Requirement:
Show every line of the data that contains the string "green".

··· Data section

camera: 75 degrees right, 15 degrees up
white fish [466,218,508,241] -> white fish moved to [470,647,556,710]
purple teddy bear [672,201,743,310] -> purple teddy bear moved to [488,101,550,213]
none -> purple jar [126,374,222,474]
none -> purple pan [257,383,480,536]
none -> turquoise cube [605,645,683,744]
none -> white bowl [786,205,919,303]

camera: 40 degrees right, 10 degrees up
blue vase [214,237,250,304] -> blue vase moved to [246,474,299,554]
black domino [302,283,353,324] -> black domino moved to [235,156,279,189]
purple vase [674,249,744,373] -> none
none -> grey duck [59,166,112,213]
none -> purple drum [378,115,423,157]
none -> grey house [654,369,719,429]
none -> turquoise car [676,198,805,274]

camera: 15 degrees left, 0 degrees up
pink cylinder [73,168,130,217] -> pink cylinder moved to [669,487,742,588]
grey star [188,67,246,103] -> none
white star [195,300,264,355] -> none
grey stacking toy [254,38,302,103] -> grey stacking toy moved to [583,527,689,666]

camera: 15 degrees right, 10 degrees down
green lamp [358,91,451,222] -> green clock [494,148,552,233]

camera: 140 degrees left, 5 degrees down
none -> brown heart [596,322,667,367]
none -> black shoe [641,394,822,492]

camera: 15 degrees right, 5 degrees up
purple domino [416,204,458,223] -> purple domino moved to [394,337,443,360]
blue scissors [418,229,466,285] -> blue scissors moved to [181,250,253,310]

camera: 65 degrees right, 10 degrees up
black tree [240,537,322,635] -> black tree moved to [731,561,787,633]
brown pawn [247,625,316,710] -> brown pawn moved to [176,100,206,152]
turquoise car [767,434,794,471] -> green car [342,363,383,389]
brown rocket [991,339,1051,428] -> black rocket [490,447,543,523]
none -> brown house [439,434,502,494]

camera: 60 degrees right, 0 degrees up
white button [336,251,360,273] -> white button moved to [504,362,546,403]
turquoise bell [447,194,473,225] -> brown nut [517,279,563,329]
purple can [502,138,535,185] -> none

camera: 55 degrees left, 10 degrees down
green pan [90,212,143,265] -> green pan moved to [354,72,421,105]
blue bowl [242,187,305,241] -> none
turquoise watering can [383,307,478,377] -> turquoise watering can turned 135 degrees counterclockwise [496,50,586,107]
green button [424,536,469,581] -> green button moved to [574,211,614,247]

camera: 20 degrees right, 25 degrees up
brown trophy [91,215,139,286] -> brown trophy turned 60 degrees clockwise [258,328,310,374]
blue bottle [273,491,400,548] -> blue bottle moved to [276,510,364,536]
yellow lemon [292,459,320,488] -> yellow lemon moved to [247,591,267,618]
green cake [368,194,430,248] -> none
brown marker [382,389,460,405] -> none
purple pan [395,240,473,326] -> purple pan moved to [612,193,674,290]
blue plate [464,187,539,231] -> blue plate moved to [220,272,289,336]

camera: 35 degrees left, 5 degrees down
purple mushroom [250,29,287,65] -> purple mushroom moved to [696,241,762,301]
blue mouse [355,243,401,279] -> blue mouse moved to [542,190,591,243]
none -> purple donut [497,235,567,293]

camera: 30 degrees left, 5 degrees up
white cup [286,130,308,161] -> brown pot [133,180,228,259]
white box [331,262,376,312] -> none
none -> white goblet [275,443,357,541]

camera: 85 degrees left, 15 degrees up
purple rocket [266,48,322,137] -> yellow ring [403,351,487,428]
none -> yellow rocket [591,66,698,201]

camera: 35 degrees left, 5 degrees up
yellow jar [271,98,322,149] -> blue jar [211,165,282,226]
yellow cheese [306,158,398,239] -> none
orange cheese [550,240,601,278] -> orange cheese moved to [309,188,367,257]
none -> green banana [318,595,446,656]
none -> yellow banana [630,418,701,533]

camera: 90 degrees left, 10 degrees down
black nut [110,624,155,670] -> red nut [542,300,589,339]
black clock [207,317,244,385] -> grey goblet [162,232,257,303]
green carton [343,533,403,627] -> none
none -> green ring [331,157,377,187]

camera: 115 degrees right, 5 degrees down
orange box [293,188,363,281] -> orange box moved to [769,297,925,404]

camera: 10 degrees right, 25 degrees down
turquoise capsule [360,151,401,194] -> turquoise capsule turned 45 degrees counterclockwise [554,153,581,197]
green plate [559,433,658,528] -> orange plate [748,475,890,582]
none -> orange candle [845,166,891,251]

······

Answer to this problem:
green lamp [358,91,451,222] -> green clock [494,148,552,233]
turquoise car [767,434,794,471] -> green car [342,363,383,389]
green pan [90,212,143,265] -> green pan moved to [354,72,421,105]
green button [424,536,469,581] -> green button moved to [574,211,614,247]
green cake [368,194,430,248] -> none
none -> green banana [318,595,446,656]
green carton [343,533,403,627] -> none
none -> green ring [331,157,377,187]
green plate [559,433,658,528] -> orange plate [748,475,890,582]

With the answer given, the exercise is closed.